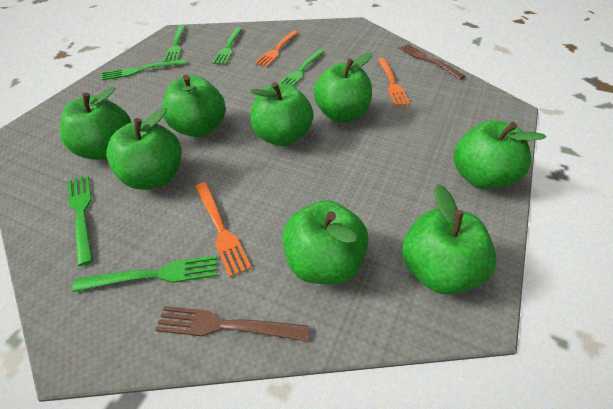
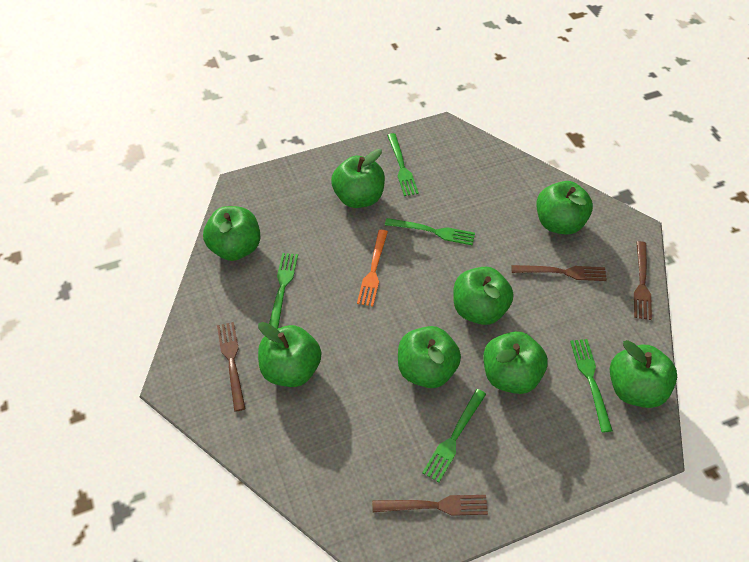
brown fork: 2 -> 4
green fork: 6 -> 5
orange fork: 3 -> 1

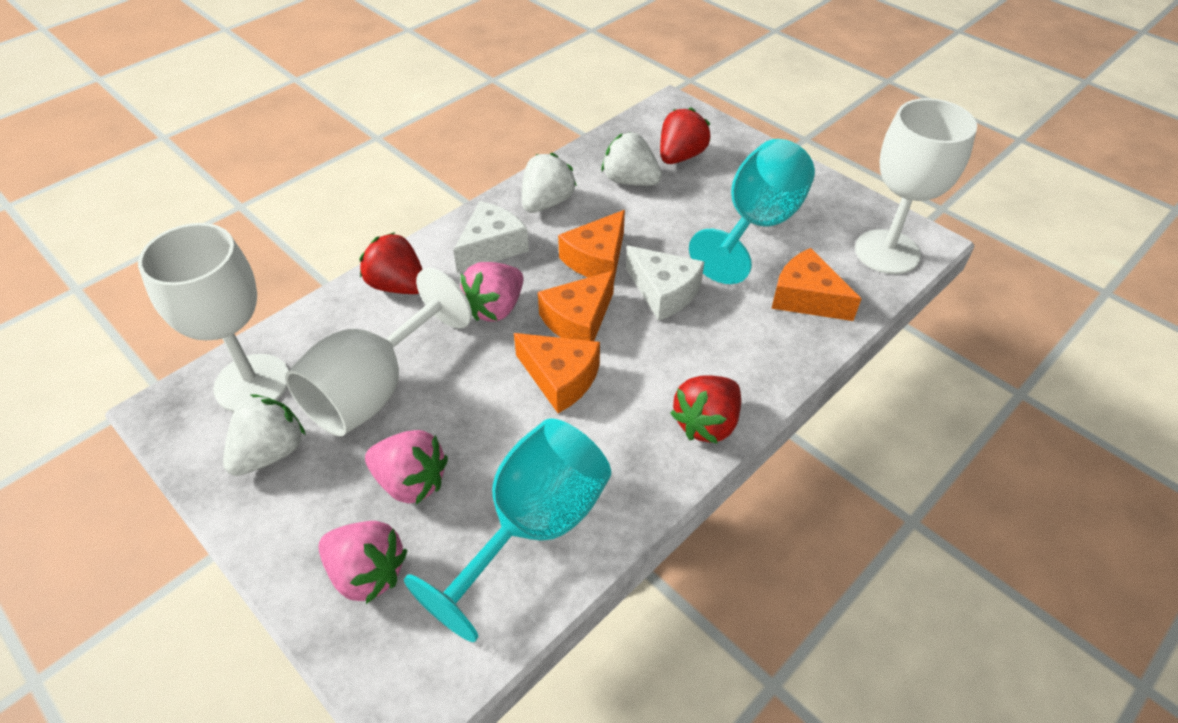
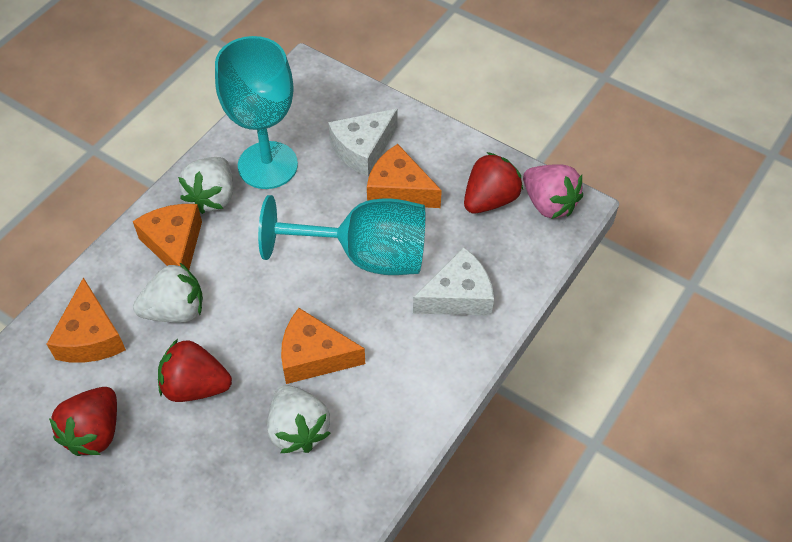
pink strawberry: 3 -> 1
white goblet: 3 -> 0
......
Directions for this task
An exact reproduction of every record above is required, with no pictures included.

Task output
brown fork: 2 -> 4
green fork: 6 -> 5
orange fork: 3 -> 1

pink strawberry: 3 -> 1
white goblet: 3 -> 0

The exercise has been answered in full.